++++ Records ++++
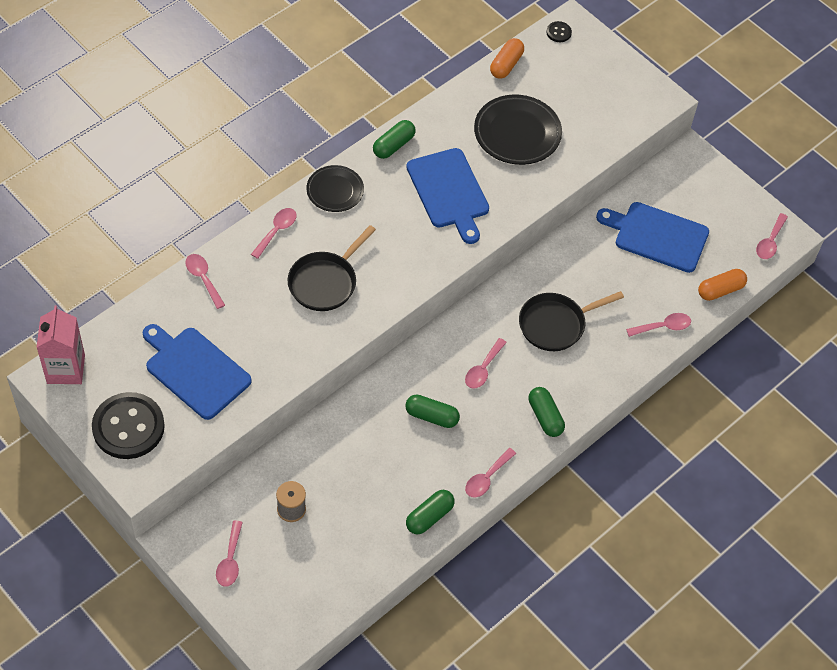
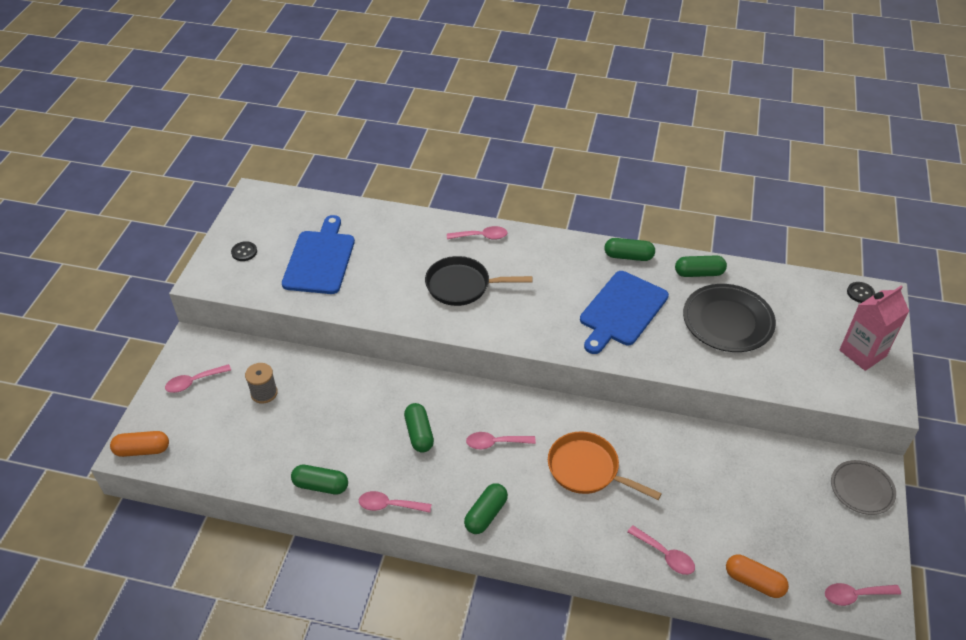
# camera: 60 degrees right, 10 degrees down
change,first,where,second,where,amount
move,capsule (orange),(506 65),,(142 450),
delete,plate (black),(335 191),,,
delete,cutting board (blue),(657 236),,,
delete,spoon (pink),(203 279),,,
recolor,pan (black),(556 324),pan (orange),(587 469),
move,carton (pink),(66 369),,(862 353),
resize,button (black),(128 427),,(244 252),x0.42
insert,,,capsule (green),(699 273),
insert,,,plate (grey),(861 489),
++++
**Problem statement**
Write the line containing "move,carton (pink),(66 369),,(862" and all the lines after it out again, word for word, through the end of the material, and nothing besides.

**Reply**
move,carton (pink),(66 369),,(862 353),
resize,button (black),(128 427),,(244 252),x0.42
insert,,,capsule (green),(699 273),
insert,,,plate (grey),(861 489),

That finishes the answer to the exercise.